> [Problem to work on] Beginning with the line that holds "building: none -> [256,467,400,609]" in the data below, give again every line through the one that holds "building: none -> [133,333,237,433]", exactly as written.
── Extracted data ──
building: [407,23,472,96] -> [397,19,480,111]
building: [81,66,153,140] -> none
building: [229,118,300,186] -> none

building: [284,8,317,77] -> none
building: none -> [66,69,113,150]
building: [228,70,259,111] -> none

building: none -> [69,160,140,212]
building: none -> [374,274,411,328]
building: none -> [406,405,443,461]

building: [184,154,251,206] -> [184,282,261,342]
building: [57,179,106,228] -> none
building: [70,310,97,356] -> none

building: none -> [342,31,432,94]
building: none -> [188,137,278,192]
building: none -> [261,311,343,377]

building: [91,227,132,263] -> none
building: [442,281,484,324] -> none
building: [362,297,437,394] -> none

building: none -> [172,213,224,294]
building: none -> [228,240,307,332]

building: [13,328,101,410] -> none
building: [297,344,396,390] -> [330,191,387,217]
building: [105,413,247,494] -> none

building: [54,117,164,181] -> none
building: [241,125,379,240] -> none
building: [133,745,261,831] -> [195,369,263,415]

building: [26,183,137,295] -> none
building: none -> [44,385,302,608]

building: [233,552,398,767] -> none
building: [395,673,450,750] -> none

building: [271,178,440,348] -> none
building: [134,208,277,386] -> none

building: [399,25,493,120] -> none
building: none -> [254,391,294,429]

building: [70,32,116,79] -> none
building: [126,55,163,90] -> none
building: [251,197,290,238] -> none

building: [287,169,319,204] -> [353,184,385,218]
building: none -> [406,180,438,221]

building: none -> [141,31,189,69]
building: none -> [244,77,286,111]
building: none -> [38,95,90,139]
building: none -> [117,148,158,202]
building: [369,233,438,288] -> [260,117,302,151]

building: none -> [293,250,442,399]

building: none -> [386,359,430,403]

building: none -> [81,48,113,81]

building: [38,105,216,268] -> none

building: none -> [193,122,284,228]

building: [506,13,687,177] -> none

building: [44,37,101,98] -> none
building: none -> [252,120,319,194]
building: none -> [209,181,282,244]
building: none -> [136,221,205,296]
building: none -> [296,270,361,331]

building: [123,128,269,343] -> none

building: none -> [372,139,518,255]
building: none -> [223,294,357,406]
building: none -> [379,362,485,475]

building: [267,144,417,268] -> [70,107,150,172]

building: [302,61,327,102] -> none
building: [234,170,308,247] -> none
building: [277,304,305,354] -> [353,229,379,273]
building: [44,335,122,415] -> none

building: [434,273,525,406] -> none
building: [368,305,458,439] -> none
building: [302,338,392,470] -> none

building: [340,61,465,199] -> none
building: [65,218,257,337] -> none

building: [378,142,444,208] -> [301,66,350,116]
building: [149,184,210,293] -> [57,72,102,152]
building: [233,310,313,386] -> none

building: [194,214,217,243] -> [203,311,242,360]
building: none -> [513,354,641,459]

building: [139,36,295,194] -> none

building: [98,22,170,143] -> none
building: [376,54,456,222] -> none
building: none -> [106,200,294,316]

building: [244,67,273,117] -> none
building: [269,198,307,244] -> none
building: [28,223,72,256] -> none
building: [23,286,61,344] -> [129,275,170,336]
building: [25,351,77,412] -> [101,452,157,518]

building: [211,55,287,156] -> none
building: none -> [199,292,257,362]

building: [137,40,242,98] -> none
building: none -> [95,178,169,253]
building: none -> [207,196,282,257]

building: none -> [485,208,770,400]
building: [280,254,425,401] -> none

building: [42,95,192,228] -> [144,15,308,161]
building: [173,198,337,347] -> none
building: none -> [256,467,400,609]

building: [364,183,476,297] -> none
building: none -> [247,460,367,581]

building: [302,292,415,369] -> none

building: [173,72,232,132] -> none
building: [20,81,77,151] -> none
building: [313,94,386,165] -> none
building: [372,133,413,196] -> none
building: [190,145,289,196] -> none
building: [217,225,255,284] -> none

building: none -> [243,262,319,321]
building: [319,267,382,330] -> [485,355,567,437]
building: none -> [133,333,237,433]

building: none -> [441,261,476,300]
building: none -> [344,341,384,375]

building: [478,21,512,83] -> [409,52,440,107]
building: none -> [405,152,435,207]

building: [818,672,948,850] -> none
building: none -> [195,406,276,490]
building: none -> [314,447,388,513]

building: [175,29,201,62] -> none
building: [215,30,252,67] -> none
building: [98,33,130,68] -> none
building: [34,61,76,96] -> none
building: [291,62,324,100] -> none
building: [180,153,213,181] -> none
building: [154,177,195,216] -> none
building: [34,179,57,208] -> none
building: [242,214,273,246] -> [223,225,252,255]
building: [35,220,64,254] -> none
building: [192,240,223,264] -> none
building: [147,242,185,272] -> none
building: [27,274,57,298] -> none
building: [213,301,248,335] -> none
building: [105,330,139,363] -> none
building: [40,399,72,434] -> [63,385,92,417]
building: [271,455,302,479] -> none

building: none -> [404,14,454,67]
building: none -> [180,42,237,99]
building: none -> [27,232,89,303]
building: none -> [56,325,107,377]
───
> [Written answer]
building: none -> [256,467,400,609]

building: [364,183,476,297] -> none
building: none -> [247,460,367,581]

building: [302,292,415,369] -> none

building: [173,72,232,132] -> none
building: [20,81,77,151] -> none
building: [313,94,386,165] -> none
building: [372,133,413,196] -> none
building: [190,145,289,196] -> none
building: [217,225,255,284] -> none

building: none -> [243,262,319,321]
building: [319,267,382,330] -> [485,355,567,437]
building: none -> [133,333,237,433]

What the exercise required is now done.